Set down the full listing below word for word; pictures stay out of the copy.
Given entries START
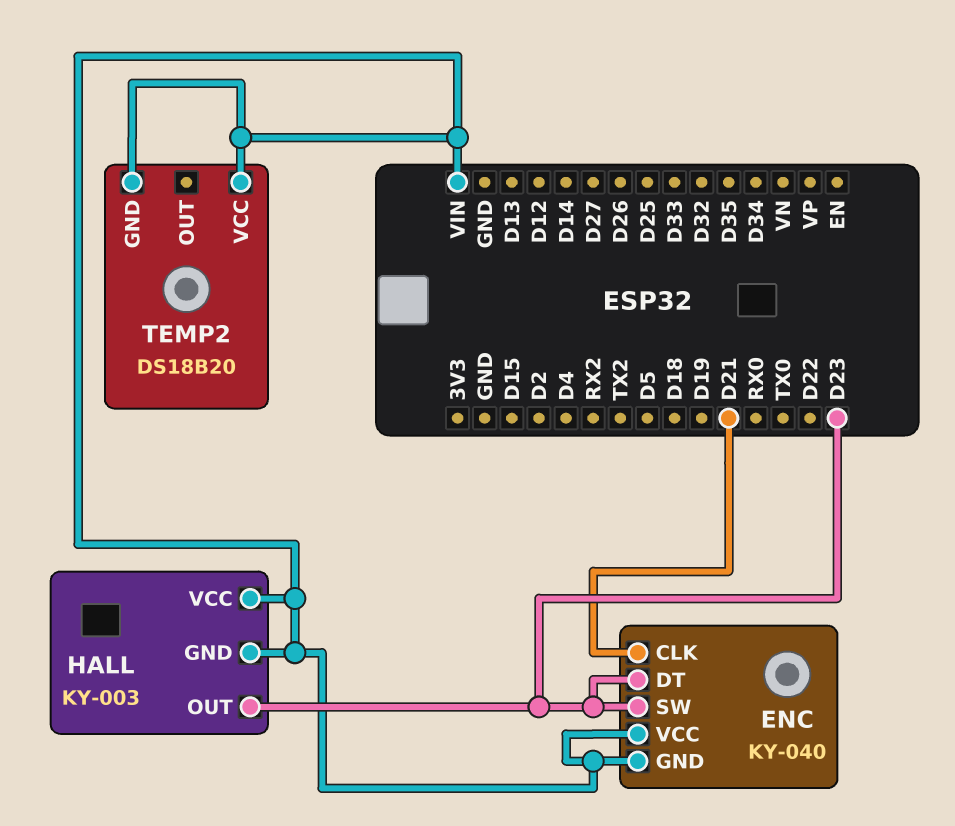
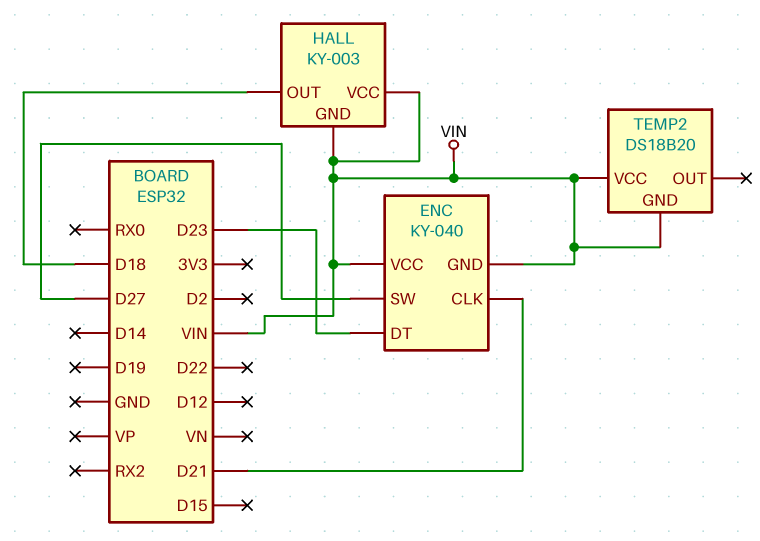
ENC pin SW: D23 -> D27
HALL pin OUT: D23 -> D18

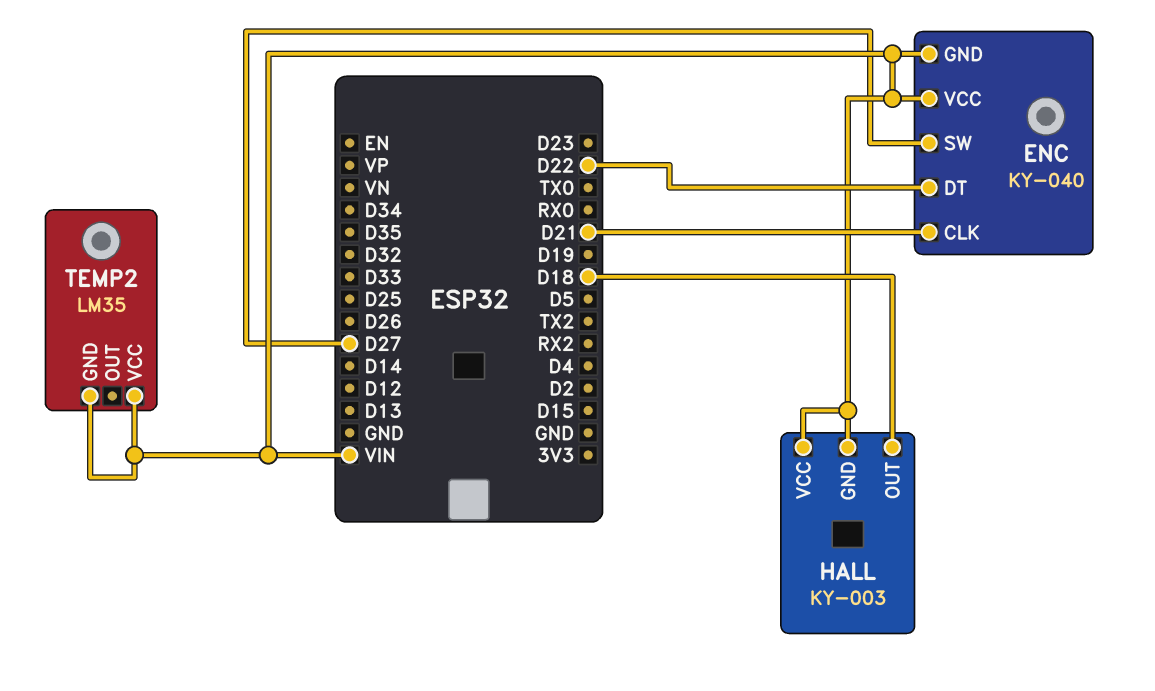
ENC pin DT: D23 -> D22
TEMP2: DS18B20 -> LM35

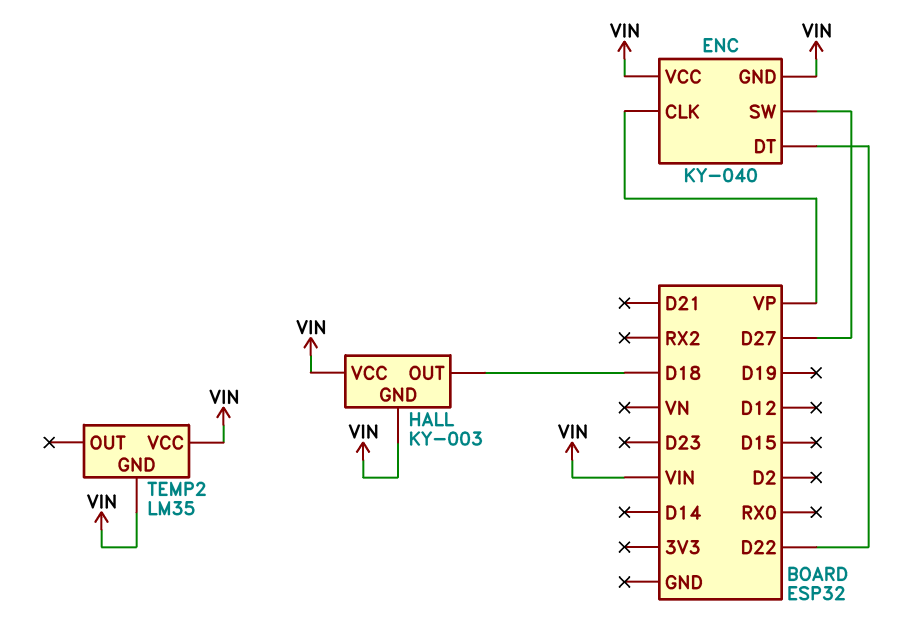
ENC pin CLK: D21 -> VP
Given entries END
Solution:
ENC pin SW: D23 -> D27
HALL pin OUT: D23 -> D18

ENC pin DT: D23 -> D22
TEMP2: DS18B20 -> LM35

ENC pin CLK: D21 -> VP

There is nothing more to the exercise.